Problem description :: From the listing below, set down exactly each line beginning with the one containing "shifted,RUSSET PADLOCK,600 737,,681" and ending with the last.

··· Information shown

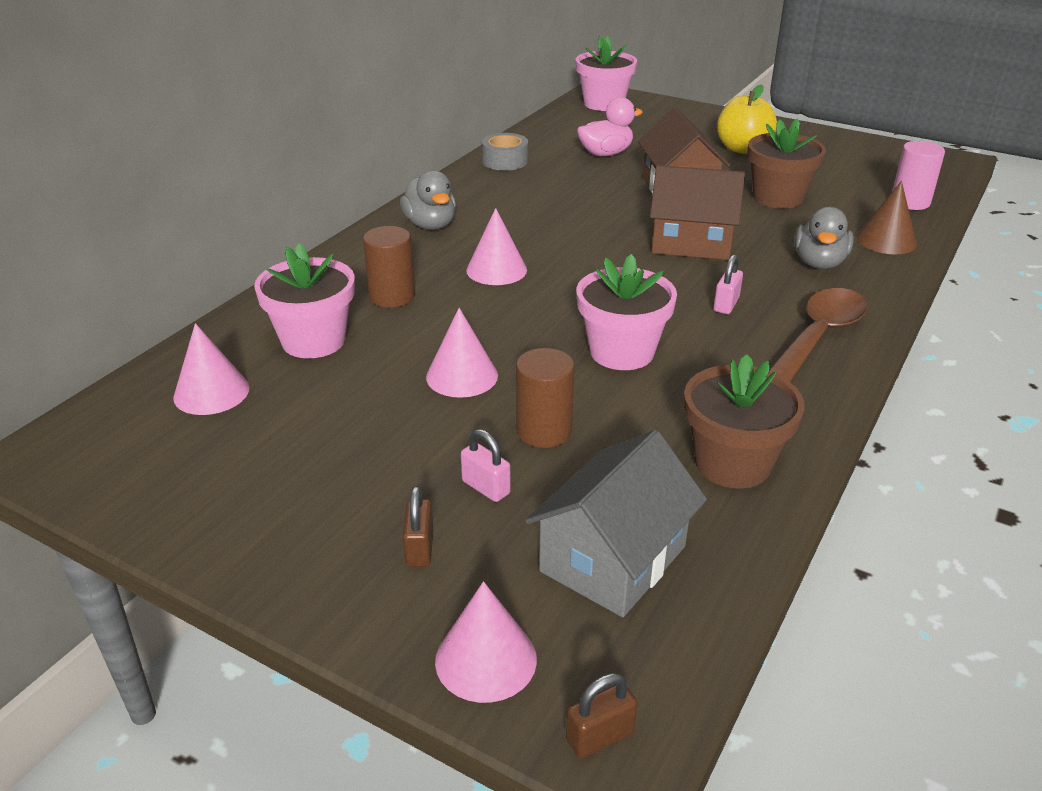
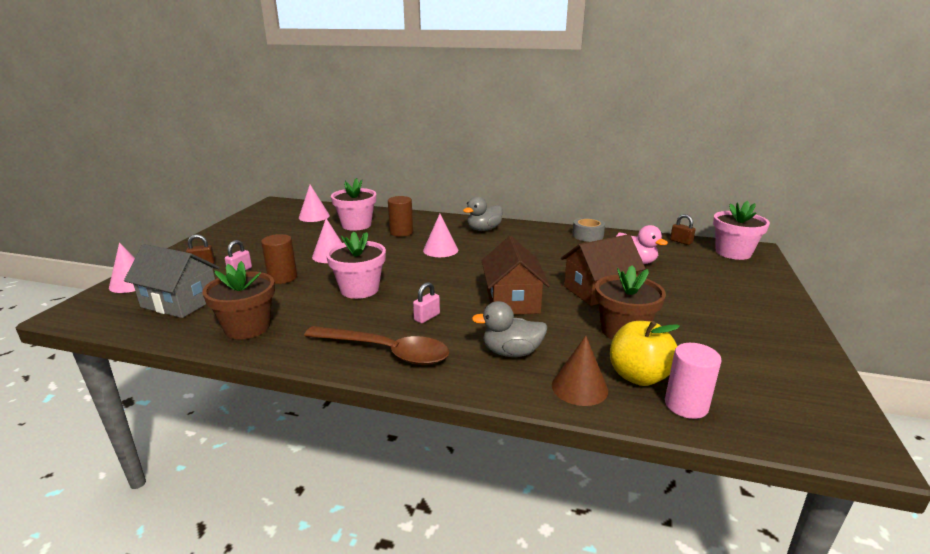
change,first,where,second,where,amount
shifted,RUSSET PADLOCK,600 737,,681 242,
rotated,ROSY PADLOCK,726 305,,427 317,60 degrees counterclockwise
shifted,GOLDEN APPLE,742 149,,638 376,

······

Solution to the exercise ::
shifted,RUSSET PADLOCK,600 737,,681 242,
rotated,ROSY PADLOCK,726 305,,427 317,60 degrees counterclockwise
shifted,GOLDEN APPLE,742 149,,638 376,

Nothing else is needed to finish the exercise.